Collected material
---*---

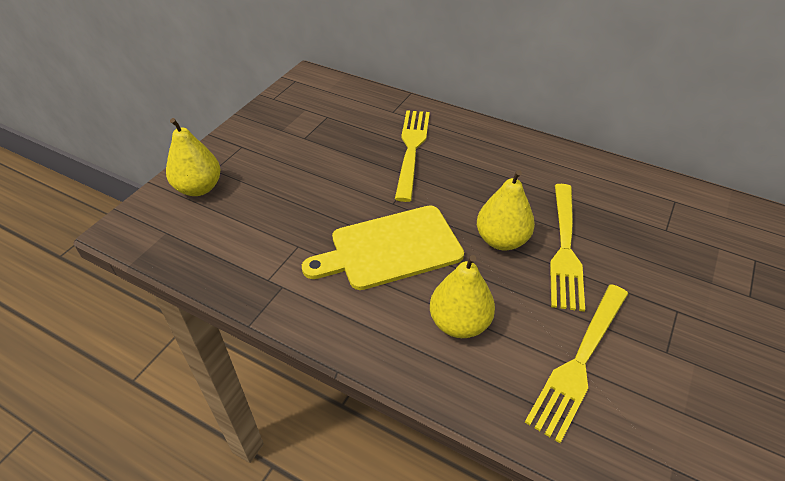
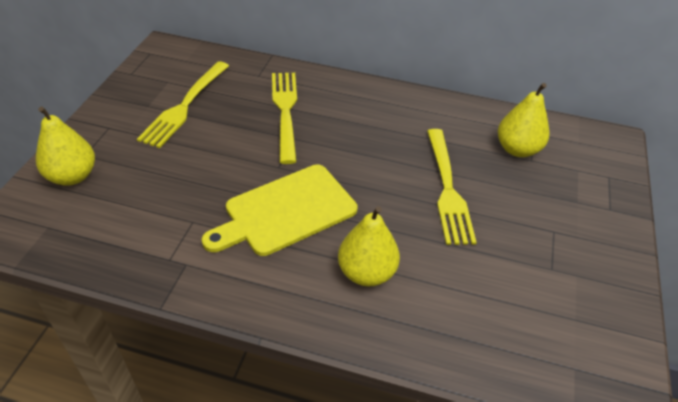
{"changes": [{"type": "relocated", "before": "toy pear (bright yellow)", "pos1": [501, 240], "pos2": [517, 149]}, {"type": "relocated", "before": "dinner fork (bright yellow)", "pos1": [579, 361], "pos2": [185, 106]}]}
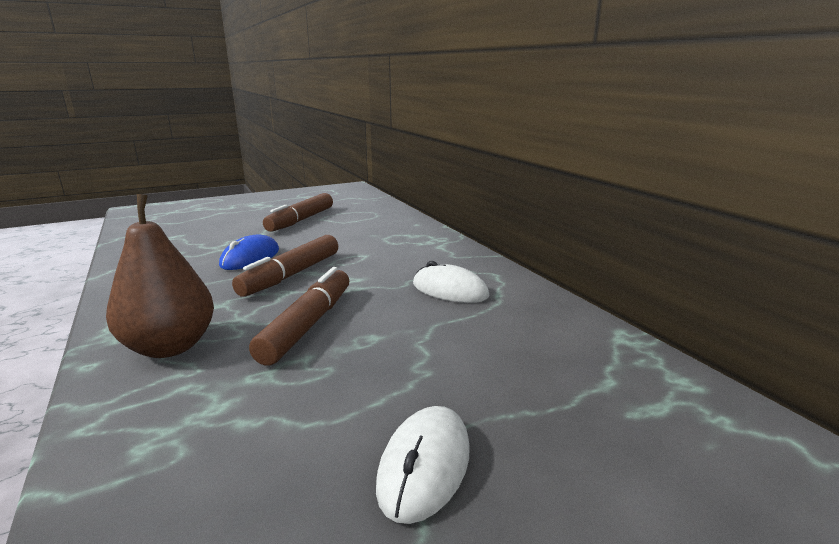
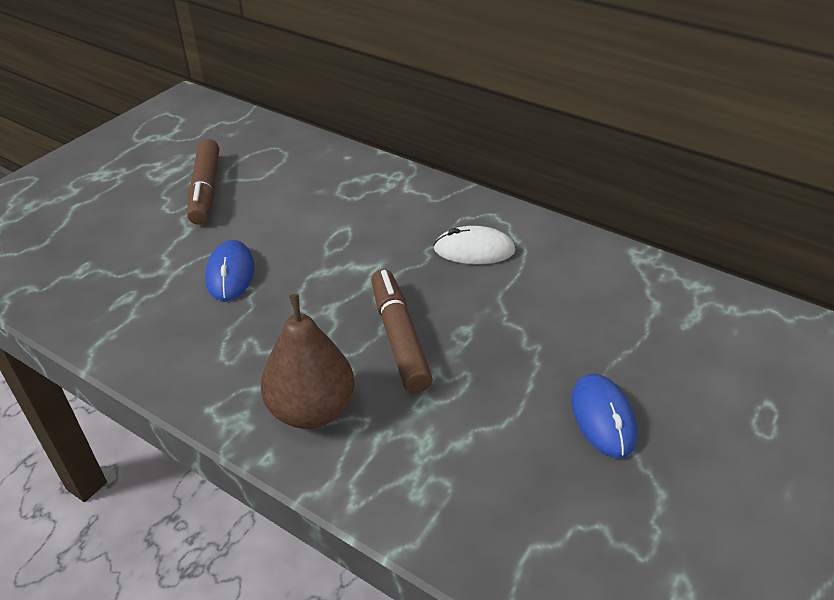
{"changes": [{"type": "missing", "before": "felt pen (brown)", "pos1": [291, 275]}, {"type": "colour", "before": "computer mouse (white)", "after": "computer mouse (royal blue)", "pos1": [424, 465], "pos2": [603, 417]}]}
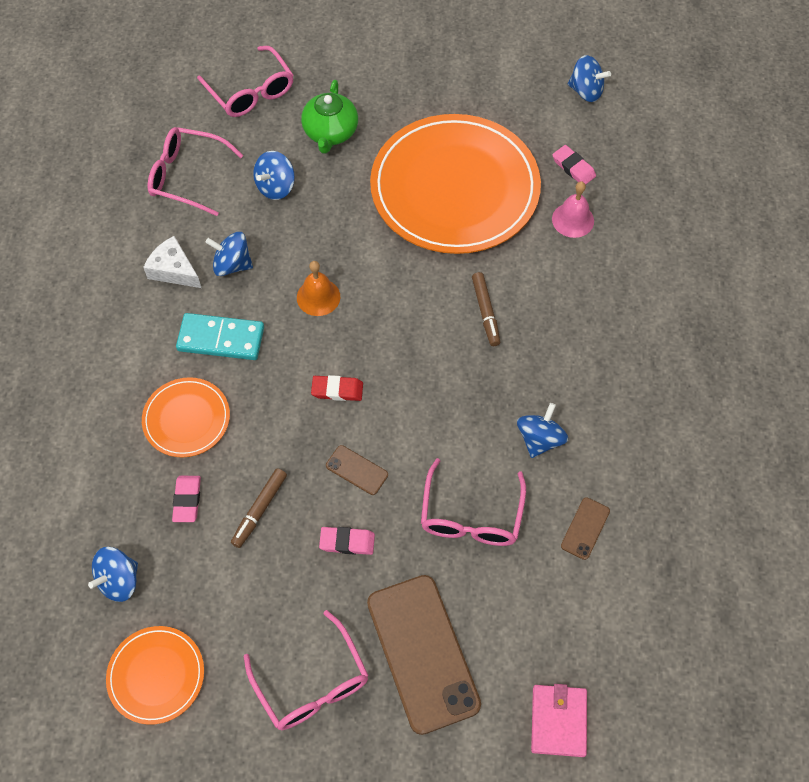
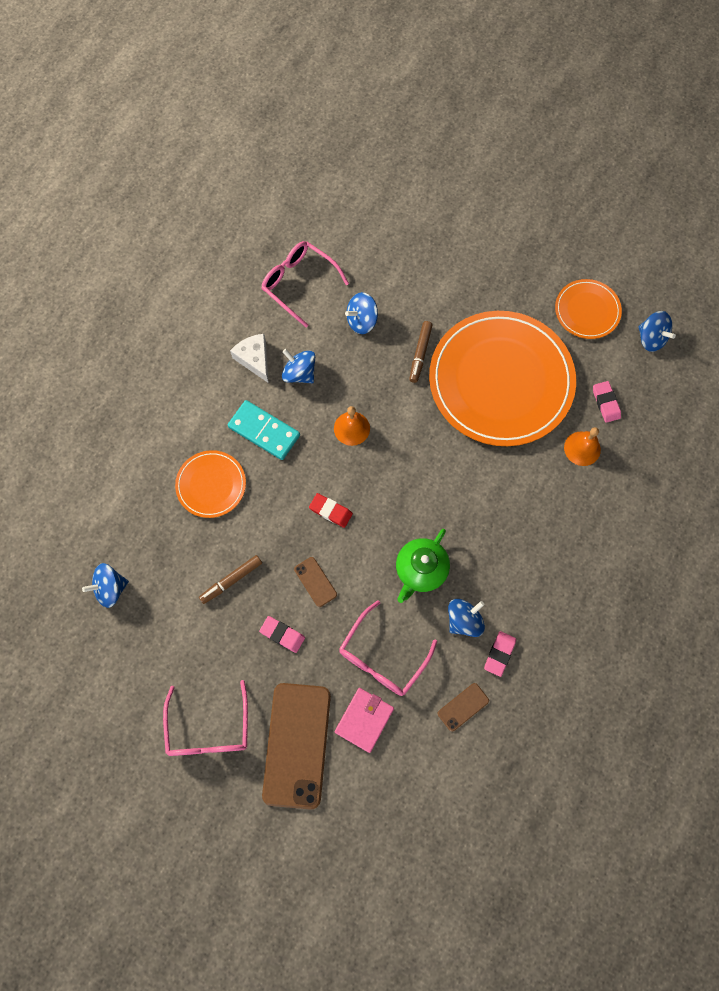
{"changes": [{"type": "missing", "before": "glasses (rosy)", "pos1": [251, 92]}, {"type": "relocated", "before": "plate (orange)", "pos1": [156, 675], "pos2": [587, 310]}, {"type": "relocated", "before": "gum eraser (rosy)", "pos1": [187, 500], "pos2": [499, 654]}, {"type": "relocated", "before": "china teapot (emerald)", "pos1": [330, 132], "pos2": [420, 570]}, {"type": "relocated", "before": "felt pen (brown)", "pos1": [485, 312], "pos2": [420, 354]}, {"type": "relocated", "before": "wallet (rosy)", "pos1": [558, 721], "pos2": [364, 720]}, {"type": "colour", "before": "bell (rosy)", "after": "bell (orange)", "pos1": [573, 220], "pos2": [582, 448]}]}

---*---

Required action
Return the lines above that include the string "brown".

Response to the task
{"changes": [{"type": "missing", "before": "felt pen (brown)", "pos1": [291, 275]}, {"type": "colour", "before": "computer mouse (white)", "after": "computer mouse (royal blue)", "pos1": [424, 465], "pos2": [603, 417]}]}
{"changes": [{"type": "missing", "before": "glasses (rosy)", "pos1": [251, 92]}, {"type": "relocated", "before": "plate (orange)", "pos1": [156, 675], "pos2": [587, 310]}, {"type": "relocated", "before": "gum eraser (rosy)", "pos1": [187, 500], "pos2": [499, 654]}, {"type": "relocated", "before": "china teapot (emerald)", "pos1": [330, 132], "pos2": [420, 570]}, {"type": "relocated", "before": "felt pen (brown)", "pos1": [485, 312], "pos2": [420, 354]}, {"type": "relocated", "before": "wallet (rosy)", "pos1": [558, 721], "pos2": [364, 720]}, {"type": "colour", "before": "bell (rosy)", "after": "bell (orange)", "pos1": [573, 220], "pos2": [582, 448]}]}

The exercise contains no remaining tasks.